## Enunciado da tarefa
Digite de novo todos os registros abaixo, linha por linha e sem mudar nada, mas deixe as imagens de fora da resposta.

===============

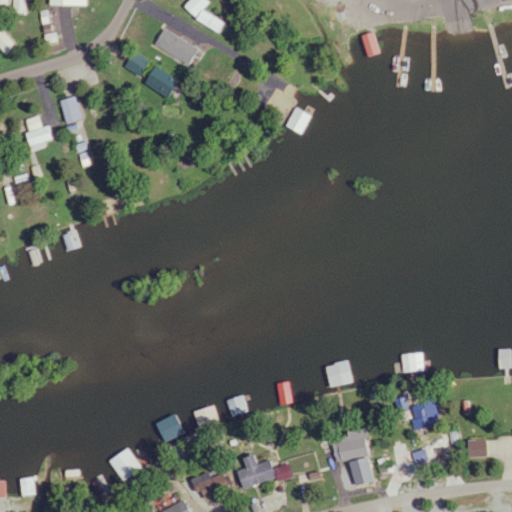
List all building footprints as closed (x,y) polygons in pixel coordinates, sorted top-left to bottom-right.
[(188,16),(205,3),(202,0),(183,0),(179,4),(188,16)] [(150,43),(179,63),(190,48),(161,27),(150,43)] [(377,52),(369,29),(354,34),(362,57),(377,52)] [(143,61),(130,51),(120,64),(133,74),(143,61)] [(136,80),(160,97),(172,81),(148,64),(136,80)] [(55,100),(60,122),(76,118),(70,96),(55,100)] [(297,134),(305,114),(288,107),(280,127),(297,134)] [(35,126),(34,117),(22,118),(23,132),(21,132),(22,145),(48,143),(47,125),(35,126)] [(492,349),(492,369),(508,368),(508,349),(492,349)] [(350,381),(343,359),(317,367),(324,389),(350,381)] [(433,427),(433,400),(410,400),(410,427),(433,427)] [(365,455),(361,432),(328,438),(333,461),(365,455)] [(482,439),(463,439),(463,458),(482,458),(482,439)] [(237,489),(271,476),(265,459),(252,464),(248,453),(234,458),(238,468),(230,471),(237,489)] [(226,486),(217,465),(187,479),(196,500),(226,486)] [(150,511),(185,511),(179,499),(150,511)]
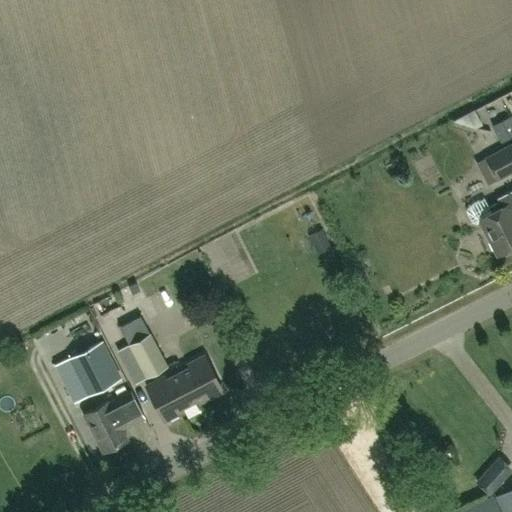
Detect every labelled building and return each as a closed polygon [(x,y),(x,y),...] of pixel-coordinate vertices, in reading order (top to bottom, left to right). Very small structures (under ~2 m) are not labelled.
[(490,124),(499,141),(511,134),(511,121),(509,115),(490,124)] [(511,175),(511,150),(489,162),(499,182),(511,175)] [(498,253),(511,245),(511,188),(497,197),(499,200),(489,205),(484,197),(468,206),(467,209),(473,221),(476,222),(480,219),(490,237),(488,240),(493,249),(496,250),(498,253)] [(154,296),(162,316),(180,308),(172,289),(154,296)] [(145,316),(148,323),(161,318),(154,300),(125,312),(129,322),(145,316)] [(167,365),(150,333),(128,345),(145,377),(167,365)] [(103,386),(85,350),(69,358),(88,394),(103,386)] [(207,398),(224,389),(223,388),(205,353),(187,363),(189,366),(166,378),(164,375),(146,385),(165,420),(183,411),(182,407),(205,395),(207,398)] [(123,427),(145,415),(132,390),(109,402),(109,400),(84,413),(104,451),(129,438),(123,427)] [(506,473),(494,462),(478,480),(490,491),(506,473)] [(500,511),(492,495),(457,511),(500,511)]
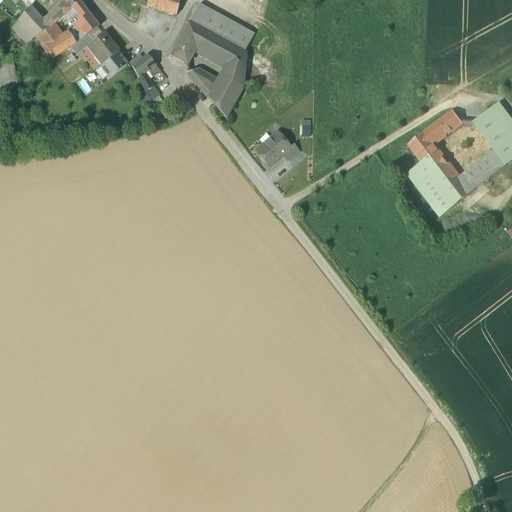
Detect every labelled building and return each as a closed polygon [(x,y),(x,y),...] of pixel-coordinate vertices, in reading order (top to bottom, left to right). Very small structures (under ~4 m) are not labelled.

===============

## Resposta abaixo
List all building footprints as closed (x,y) polygons in pixel coordinates, sorted top-left to bottom-right.
[(188,16),(205,3),(202,0),(183,0),(179,4),(188,16)] [(150,43),(179,63),(190,48),(161,27),(150,43)] [(377,52),(369,29),(354,34),(362,57),(377,52)] [(143,61),(130,51),(120,64),(133,74),(143,61)] [(136,80),(160,97),(172,81),(148,64),(136,80)] [(55,100),(60,122),(76,118),(70,96),(55,100)] [(297,134),(305,114),(288,107),(280,127),(297,134)] [(35,126),(34,117),(22,118),(23,132),(21,132),(22,145),(48,143),(47,125),(35,126)] [(492,349),(492,369),(508,368),(508,349),(492,349)] [(350,381),(343,359),(317,367),(324,389),(350,381)] [(433,427),(433,400),(410,400),(410,427),(433,427)] [(365,455),(361,432),(328,438),(333,461),(365,455)] [(482,439),(463,439),(463,458),(482,458),(482,439)] [(237,489),(271,476),(265,459),(252,464),(248,453),(234,458),(238,468),(230,471),(237,489)] [(226,486),(217,465),(187,479),(196,500),(226,486)] [(150,511),(185,511),(179,499),(150,511)]
Detect every labelled building and return each as a closed polygon [(x,y),(x,y),...] of pixel-coordinate vertices, in reading order (top to bottom, left to right). Very small structures (under ~2 m) are not labelled.
[(490,124),(499,141),(511,134),(511,121),(509,115),(490,124)] [(511,175),(511,150),(489,162),(499,182),(511,175)] [(498,253),(511,245),(511,188),(497,197),(499,200),(489,205),(484,197),(468,206),(467,209),(473,221),(476,222),(480,219),(490,237),(488,240),(493,249),(496,250),(498,253)] [(154,296),(162,316),(180,308),(172,289),(154,296)] [(145,316),(148,323),(161,318),(154,300),(125,312),(129,322),(145,316)] [(167,365),(150,333),(128,345),(145,377),(167,365)] [(103,386),(85,350),(69,358),(88,394),(103,386)] [(207,398),(224,389),(223,388),(205,353),(187,363),(189,366),(166,378),(164,375),(146,385),(165,420),(183,411),(182,407),(205,395),(207,398)] [(123,427),(145,415),(132,390),(109,402),(109,400),(84,413),(104,451),(129,438),(123,427)] [(506,473),(494,462),(478,480),(490,491),(506,473)] [(500,511),(492,495),(457,511),(500,511)]
Detect every labelled building and return each as a closed polygon [(x,y),(x,y),...] of pixel-coordinate vertices, in reading order (top to bottom, left to right). Very small structures (under ~4 m) are not labelled.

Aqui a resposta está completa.